**PROBLEM REQUIREMENTS:** Below are entries with pictures among them; reproduce exactly, and only, the lines from the one containing "op=new; now=black tape" down to the one containing "op=new; now=white strawberry", without the pictures.

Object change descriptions
----
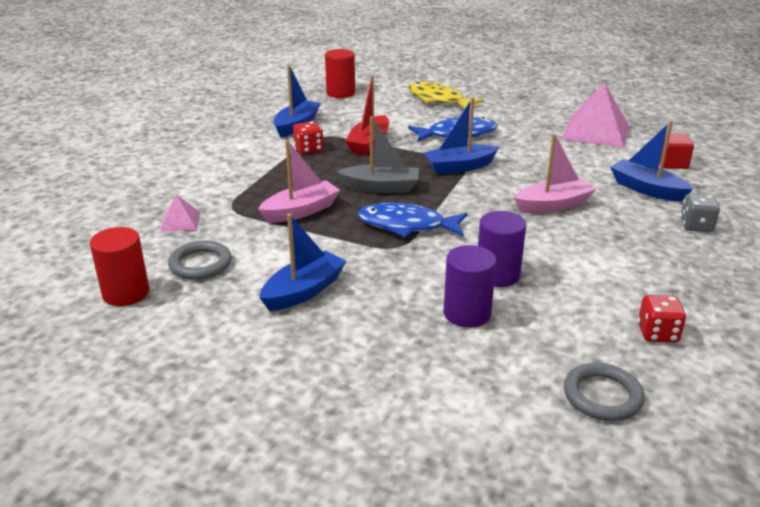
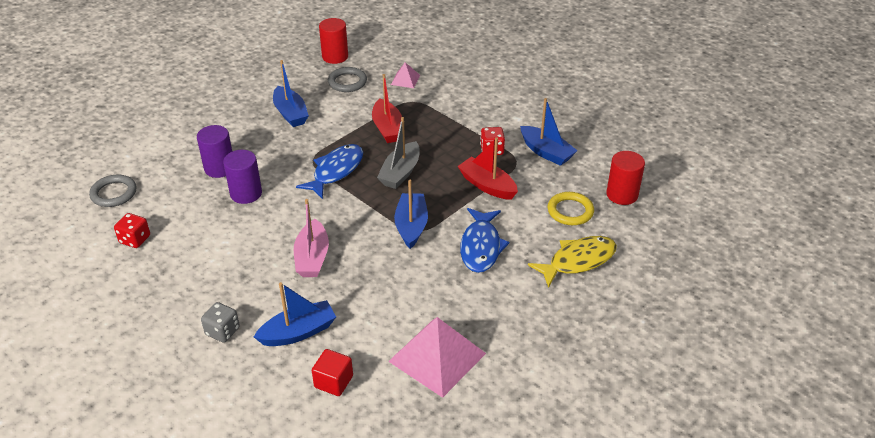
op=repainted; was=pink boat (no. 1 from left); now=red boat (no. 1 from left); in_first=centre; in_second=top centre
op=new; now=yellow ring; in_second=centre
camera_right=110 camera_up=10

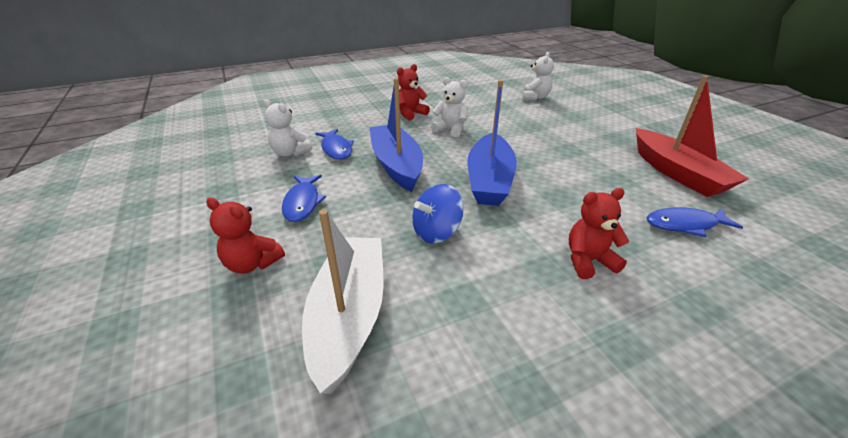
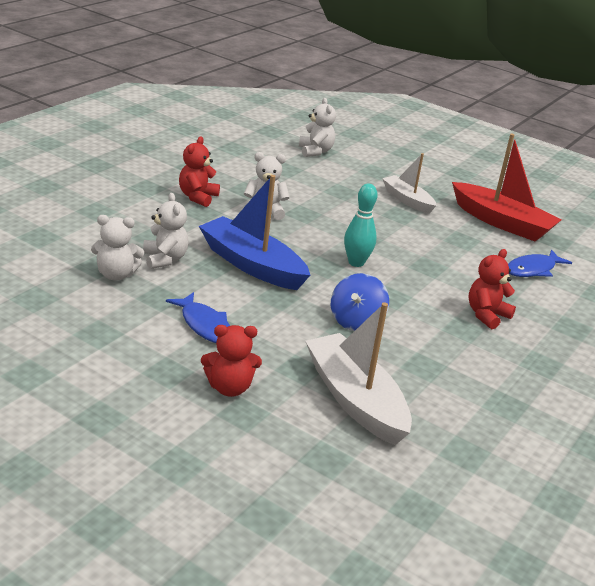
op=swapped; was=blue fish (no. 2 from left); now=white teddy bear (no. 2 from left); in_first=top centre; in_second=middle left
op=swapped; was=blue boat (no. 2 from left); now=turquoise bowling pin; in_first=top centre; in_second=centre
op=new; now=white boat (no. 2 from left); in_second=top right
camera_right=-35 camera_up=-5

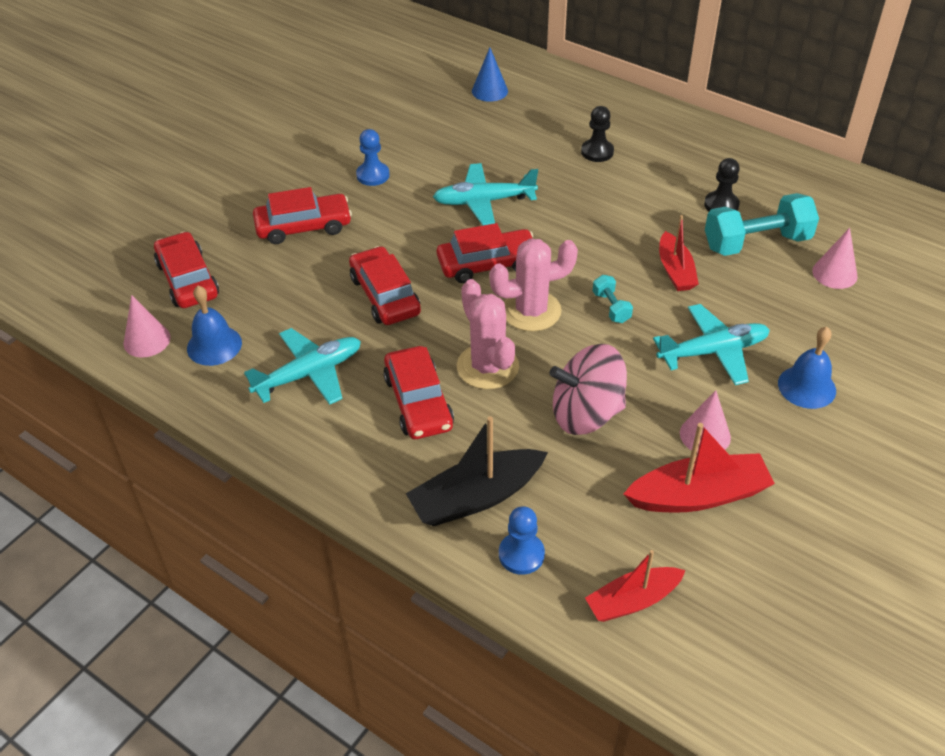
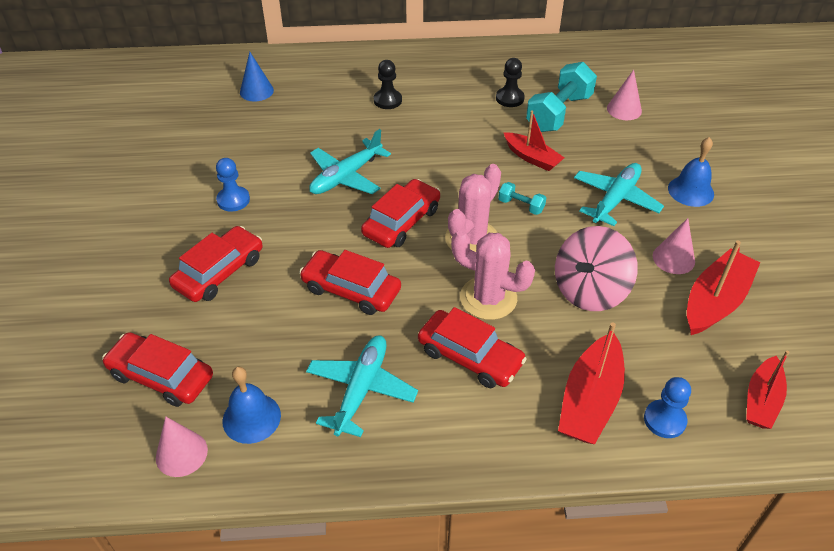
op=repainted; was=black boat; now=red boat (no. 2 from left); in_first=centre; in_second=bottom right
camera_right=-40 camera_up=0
----
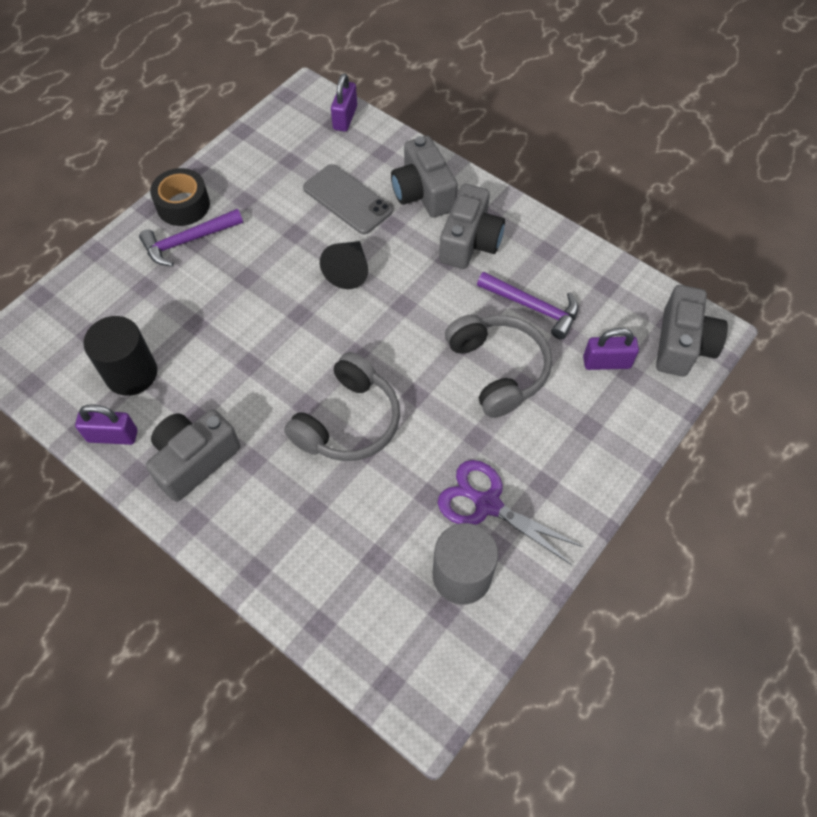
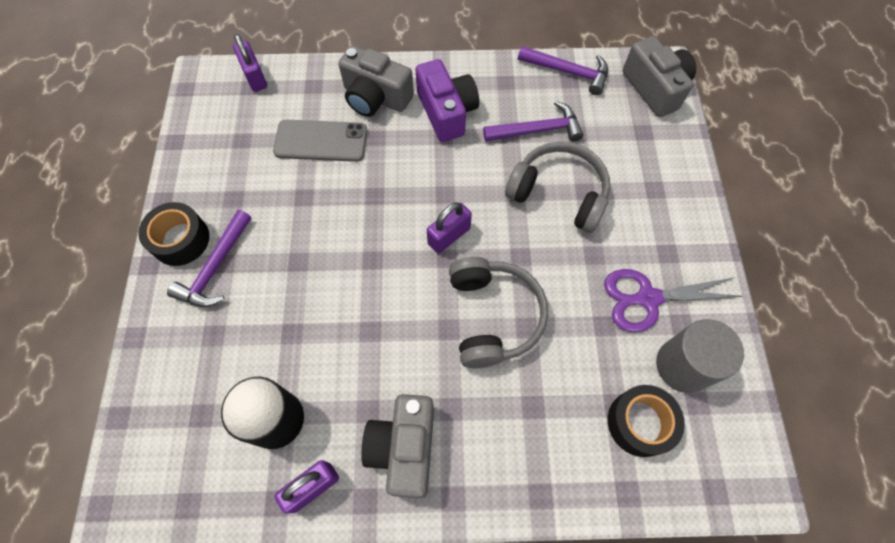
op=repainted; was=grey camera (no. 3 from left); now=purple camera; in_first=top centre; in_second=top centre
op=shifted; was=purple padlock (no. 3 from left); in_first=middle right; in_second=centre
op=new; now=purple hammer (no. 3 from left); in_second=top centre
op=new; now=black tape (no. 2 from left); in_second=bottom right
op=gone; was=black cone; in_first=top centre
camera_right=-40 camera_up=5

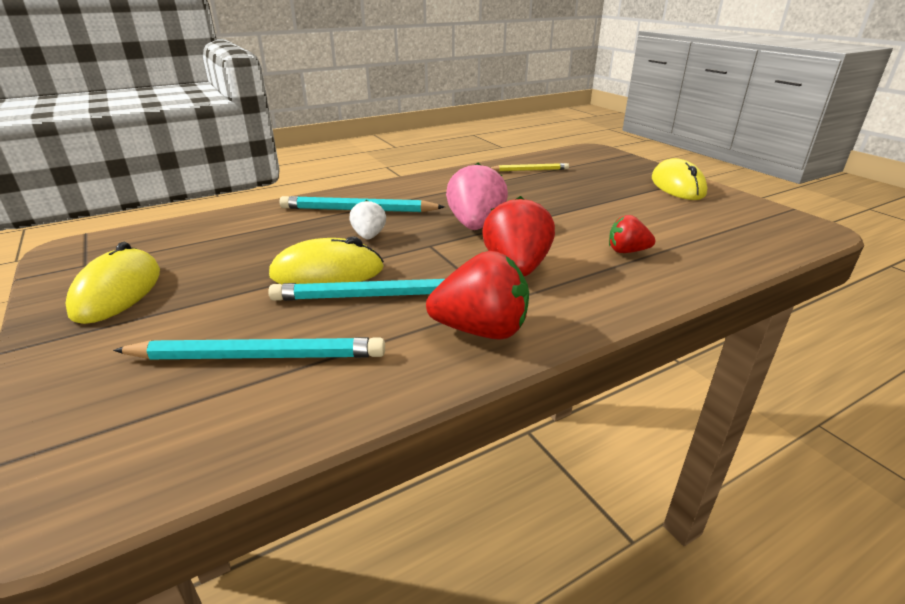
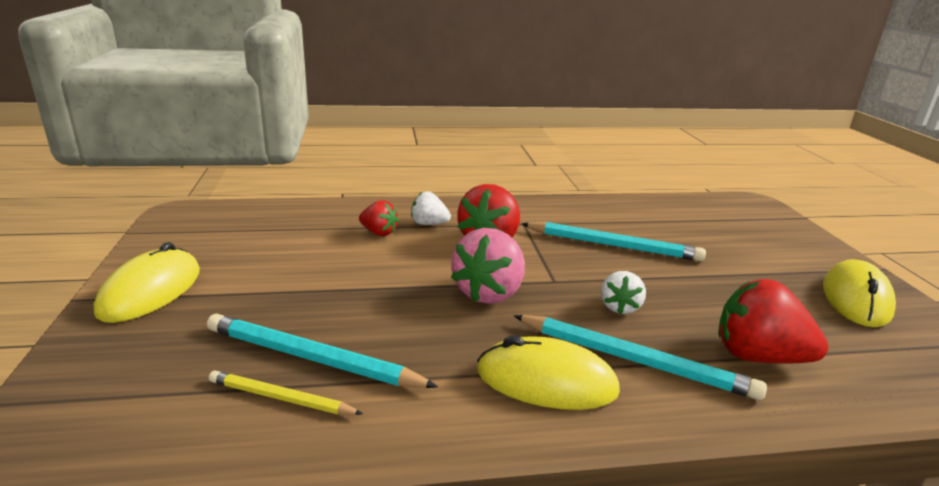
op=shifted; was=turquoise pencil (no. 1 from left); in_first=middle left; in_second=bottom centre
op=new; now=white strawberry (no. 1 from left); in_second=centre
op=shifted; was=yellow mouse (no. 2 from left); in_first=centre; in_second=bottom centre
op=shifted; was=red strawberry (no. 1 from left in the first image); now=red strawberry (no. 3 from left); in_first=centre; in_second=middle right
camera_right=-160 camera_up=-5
----
**EXPECTED OUTPUT:**
op=new; now=black tape (no. 2 from left); in_second=bottom right
op=gone; was=black cone; in_first=top centre
camera_right=-40 camera_up=5

op=shifted; was=turquoise pencil (no. 1 from left); in_first=middle left; in_second=bottom centre
op=new; now=white strawberry (no. 1 from left); in_second=centre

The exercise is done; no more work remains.